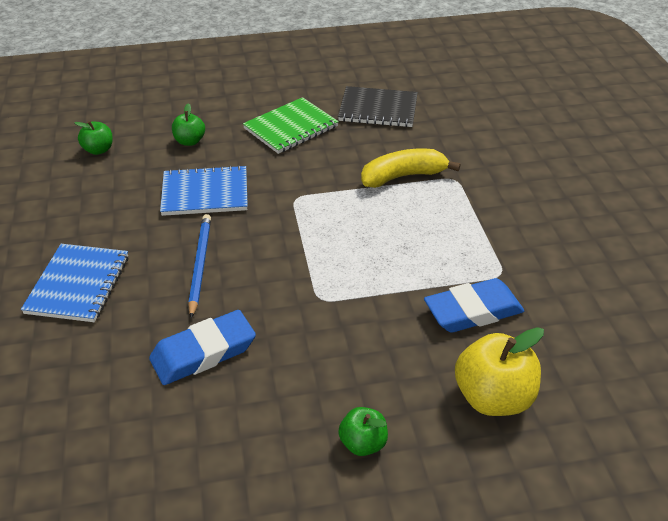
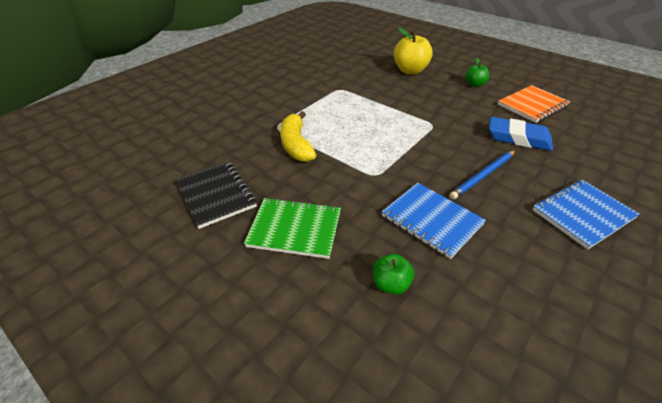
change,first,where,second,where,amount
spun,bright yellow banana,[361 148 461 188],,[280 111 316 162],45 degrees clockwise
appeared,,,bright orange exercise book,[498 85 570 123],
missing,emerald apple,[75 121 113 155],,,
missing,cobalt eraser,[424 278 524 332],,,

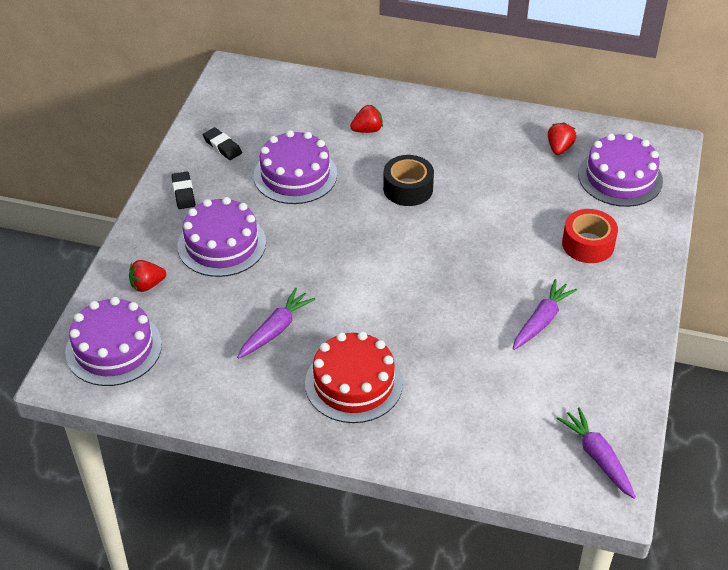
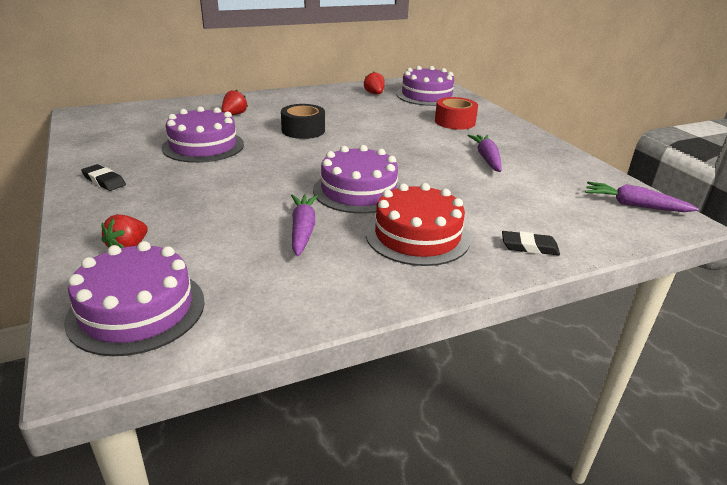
change,first,where,second,where,amount
relocated,purple gateau,[177 197 266 277],,[313 145 400 214],
relocated,black eraser,[203 127 242 160],,[502 231 560 255],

::::

EXERCISE:
The entries above are to be copied exactly, with every picture left out.

SOLUTION TO THIS TASK:
change,first,where,second,where,amount
spun,bright yellow banana,[361 148 461 188],,[280 111 316 162],45 degrees clockwise
appeared,,,bright orange exercise book,[498 85 570 123],
missing,emerald apple,[75 121 113 155],,,
missing,cobalt eraser,[424 278 524 332],,,

change,first,where,second,where,amount
relocated,purple gateau,[177 197 266 277],,[313 145 400 214],
relocated,black eraser,[203 127 242 160],,[502 231 560 255],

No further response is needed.